### Activity
Reproduce the data below line by line, from its first line to the line with "(635, 351) = (524, 306): none -> blue bucket", both included, and nothing past that point.
+ + +
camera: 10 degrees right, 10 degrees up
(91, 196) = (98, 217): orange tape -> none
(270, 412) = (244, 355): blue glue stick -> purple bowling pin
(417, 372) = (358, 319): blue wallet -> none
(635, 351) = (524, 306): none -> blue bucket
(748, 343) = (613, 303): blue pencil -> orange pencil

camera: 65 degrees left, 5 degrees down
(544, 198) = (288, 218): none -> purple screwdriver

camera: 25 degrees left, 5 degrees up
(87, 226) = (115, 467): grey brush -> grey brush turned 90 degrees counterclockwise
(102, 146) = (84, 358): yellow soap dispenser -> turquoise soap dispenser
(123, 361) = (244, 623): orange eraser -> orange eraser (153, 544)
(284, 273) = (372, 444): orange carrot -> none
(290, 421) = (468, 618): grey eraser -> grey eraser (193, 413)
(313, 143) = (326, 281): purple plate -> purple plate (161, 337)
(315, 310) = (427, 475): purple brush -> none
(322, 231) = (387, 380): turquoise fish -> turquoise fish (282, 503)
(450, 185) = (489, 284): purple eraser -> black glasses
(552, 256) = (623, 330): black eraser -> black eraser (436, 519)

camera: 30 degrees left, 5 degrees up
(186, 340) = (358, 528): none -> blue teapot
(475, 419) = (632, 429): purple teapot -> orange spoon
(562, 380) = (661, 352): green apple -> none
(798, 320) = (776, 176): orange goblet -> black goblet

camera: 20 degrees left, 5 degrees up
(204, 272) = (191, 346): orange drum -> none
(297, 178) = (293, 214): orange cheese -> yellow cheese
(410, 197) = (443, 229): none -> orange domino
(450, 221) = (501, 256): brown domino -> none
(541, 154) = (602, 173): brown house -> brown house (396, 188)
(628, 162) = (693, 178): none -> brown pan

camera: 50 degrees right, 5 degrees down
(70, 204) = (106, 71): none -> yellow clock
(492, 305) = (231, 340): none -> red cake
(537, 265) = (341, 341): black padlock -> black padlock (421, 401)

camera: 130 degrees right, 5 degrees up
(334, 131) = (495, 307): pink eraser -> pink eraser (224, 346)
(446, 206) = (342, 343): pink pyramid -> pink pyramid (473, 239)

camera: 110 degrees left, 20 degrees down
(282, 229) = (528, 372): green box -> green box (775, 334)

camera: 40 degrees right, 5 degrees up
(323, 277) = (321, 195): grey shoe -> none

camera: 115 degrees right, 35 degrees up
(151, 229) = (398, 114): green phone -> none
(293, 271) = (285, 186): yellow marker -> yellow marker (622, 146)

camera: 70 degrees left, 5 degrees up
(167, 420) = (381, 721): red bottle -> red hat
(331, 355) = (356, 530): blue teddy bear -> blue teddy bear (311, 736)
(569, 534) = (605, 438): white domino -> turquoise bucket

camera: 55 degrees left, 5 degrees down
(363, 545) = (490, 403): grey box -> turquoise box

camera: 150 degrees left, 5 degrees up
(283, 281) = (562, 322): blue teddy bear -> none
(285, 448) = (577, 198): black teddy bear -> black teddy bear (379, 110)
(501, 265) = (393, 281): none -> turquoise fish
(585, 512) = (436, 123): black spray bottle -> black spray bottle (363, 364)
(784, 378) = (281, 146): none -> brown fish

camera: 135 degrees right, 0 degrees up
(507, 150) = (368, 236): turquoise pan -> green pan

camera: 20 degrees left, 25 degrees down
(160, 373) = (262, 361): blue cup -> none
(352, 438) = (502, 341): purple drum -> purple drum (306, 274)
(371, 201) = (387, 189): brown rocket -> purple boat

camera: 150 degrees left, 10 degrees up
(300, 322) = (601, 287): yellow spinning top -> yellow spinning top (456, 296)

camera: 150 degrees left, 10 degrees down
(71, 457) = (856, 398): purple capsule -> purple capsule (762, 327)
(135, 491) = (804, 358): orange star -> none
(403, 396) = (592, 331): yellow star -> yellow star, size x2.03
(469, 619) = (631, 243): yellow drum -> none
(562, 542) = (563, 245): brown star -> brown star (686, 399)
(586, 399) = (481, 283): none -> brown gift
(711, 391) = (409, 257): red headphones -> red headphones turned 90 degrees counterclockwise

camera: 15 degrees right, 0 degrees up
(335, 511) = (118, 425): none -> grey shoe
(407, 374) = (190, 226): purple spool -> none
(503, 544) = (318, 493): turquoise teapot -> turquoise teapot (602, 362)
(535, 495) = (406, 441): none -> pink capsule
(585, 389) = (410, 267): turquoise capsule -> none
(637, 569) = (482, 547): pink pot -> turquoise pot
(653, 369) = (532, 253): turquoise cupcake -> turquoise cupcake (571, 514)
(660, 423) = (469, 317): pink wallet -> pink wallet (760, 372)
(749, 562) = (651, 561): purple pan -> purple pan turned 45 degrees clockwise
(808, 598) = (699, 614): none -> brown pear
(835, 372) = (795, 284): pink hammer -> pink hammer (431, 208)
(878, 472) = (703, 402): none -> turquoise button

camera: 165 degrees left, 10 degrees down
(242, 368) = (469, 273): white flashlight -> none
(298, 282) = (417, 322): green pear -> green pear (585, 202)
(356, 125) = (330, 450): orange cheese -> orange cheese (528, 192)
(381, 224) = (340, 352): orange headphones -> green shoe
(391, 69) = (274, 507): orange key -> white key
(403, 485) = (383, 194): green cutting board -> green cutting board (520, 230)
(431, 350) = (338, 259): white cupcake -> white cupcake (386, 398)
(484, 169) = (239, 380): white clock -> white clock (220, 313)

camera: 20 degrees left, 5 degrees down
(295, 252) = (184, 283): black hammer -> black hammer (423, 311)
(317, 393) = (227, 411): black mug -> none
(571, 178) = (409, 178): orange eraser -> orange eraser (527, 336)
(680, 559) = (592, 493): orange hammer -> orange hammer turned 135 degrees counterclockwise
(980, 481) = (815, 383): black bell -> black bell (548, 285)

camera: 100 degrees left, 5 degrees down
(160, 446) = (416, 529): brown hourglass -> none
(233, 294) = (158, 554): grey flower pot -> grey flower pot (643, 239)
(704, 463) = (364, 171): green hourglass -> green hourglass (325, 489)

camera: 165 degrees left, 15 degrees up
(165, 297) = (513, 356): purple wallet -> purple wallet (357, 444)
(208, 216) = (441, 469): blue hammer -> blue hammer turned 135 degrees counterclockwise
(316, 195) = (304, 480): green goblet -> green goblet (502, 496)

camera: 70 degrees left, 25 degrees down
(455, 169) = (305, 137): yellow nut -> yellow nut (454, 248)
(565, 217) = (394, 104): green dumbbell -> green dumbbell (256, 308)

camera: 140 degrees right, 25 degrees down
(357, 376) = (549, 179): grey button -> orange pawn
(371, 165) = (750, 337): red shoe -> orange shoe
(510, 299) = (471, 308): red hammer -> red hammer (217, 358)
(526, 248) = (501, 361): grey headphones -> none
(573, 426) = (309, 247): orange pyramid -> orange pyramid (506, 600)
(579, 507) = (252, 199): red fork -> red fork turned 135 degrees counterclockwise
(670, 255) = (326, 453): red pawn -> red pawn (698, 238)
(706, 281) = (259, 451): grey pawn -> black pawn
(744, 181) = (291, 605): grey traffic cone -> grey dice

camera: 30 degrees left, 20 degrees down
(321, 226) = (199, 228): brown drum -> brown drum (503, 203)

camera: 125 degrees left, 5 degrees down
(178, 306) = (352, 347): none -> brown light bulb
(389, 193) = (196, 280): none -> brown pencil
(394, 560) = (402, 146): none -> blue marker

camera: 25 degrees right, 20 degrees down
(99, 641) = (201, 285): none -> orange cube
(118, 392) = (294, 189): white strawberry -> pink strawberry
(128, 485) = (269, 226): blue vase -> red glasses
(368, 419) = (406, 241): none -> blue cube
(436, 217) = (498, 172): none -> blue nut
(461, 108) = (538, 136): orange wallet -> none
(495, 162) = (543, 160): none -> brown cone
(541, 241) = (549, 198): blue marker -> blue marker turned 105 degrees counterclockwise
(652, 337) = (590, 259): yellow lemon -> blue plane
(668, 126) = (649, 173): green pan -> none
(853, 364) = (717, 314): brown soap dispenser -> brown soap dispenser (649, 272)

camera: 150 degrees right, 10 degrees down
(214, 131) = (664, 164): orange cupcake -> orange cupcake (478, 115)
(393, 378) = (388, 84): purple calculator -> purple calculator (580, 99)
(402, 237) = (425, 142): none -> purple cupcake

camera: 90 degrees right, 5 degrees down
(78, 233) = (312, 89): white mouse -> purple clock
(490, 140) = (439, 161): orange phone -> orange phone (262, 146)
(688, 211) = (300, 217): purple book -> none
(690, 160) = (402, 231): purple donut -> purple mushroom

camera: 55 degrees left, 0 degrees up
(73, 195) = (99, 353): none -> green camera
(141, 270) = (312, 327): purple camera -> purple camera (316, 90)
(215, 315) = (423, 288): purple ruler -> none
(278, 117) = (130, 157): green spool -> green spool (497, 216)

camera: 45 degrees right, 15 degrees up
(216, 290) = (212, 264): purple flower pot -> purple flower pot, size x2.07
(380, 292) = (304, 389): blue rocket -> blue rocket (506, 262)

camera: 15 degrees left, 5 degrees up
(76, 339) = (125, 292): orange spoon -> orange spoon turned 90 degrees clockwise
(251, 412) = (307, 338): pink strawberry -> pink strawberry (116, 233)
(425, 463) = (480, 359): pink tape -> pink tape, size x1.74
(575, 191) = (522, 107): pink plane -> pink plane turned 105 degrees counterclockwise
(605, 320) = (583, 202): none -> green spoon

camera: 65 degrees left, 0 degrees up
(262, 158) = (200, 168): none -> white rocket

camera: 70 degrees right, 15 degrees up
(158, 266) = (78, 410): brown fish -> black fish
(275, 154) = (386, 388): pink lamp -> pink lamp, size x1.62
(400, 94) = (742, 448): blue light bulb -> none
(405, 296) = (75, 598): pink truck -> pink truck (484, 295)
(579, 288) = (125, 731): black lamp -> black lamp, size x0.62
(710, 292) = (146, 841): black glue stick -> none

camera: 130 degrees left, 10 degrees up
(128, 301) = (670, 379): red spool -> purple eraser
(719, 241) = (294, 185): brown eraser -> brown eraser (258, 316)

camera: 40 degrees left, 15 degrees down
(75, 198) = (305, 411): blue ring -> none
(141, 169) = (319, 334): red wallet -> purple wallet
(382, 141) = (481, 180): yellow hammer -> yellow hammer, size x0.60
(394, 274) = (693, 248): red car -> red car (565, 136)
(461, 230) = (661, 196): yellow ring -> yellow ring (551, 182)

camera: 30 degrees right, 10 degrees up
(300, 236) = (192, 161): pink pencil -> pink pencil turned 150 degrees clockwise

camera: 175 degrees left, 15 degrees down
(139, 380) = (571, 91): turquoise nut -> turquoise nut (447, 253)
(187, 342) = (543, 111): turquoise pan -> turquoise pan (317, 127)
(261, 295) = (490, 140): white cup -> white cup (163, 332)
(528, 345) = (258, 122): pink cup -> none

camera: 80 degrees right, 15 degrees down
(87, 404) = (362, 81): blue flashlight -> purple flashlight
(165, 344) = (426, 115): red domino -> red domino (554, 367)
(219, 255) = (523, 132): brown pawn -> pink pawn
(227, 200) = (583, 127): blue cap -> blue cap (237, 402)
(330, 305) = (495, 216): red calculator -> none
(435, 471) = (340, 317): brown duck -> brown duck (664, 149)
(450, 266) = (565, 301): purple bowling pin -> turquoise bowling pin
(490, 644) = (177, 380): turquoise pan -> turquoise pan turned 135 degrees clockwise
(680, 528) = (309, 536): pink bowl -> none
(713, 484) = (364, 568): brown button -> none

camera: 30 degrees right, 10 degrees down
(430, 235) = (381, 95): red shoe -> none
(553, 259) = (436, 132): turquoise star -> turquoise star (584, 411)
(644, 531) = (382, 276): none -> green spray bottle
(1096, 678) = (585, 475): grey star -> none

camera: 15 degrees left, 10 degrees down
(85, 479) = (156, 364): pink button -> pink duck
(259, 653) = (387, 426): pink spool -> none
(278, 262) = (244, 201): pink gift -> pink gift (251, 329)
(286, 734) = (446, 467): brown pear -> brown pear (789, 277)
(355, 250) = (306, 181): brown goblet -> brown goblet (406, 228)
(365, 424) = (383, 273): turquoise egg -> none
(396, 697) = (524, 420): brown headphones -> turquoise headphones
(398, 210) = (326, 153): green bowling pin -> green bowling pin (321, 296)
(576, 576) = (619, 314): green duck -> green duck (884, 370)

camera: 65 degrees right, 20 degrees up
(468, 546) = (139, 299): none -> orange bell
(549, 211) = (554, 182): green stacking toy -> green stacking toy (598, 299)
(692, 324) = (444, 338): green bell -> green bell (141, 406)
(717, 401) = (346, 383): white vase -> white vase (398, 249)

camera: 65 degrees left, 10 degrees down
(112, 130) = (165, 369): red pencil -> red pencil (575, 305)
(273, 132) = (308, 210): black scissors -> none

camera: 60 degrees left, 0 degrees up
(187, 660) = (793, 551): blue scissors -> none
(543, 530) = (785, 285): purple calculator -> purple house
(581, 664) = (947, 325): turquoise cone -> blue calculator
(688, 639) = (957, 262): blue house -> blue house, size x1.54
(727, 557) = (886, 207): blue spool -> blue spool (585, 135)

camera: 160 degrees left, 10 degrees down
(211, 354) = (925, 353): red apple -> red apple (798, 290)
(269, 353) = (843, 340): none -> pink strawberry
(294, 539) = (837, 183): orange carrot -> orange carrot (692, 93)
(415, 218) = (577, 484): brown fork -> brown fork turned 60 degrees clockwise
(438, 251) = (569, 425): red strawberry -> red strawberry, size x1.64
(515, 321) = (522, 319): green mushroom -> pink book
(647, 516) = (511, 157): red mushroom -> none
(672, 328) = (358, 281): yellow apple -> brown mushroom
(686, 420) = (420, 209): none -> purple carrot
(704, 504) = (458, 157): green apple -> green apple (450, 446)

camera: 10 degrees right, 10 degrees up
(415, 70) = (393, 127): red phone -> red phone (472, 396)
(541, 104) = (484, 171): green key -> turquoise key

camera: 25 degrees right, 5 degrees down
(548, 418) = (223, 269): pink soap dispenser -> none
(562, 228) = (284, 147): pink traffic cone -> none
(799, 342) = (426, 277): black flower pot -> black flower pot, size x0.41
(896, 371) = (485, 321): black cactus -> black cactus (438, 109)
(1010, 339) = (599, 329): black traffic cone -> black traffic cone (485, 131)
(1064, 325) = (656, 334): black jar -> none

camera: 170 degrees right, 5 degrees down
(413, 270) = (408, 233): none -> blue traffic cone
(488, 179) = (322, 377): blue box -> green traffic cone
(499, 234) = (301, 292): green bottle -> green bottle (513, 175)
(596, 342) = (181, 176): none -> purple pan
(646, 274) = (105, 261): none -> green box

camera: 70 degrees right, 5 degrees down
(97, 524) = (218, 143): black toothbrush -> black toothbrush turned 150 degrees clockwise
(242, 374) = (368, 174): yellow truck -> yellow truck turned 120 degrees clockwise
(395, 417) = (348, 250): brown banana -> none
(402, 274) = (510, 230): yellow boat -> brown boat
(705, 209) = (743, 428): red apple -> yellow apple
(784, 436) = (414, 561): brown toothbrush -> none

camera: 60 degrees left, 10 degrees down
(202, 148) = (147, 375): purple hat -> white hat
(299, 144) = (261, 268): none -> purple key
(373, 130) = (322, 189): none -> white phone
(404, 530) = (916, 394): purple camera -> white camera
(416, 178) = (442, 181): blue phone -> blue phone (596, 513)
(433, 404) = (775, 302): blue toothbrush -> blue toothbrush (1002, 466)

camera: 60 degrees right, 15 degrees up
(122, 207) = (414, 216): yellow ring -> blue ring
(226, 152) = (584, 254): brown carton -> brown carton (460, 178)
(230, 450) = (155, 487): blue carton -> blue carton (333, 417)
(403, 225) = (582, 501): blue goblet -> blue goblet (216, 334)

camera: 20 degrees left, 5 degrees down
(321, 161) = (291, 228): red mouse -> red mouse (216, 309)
+ + +
### Finished task
camera: 10 degrees right, 10 degrees up
(91, 196) = (98, 217): orange tape -> none
(270, 412) = (244, 355): blue glue stick -> purple bowling pin
(417, 372) = (358, 319): blue wallet -> none
(635, 351) = (524, 306): none -> blue bucket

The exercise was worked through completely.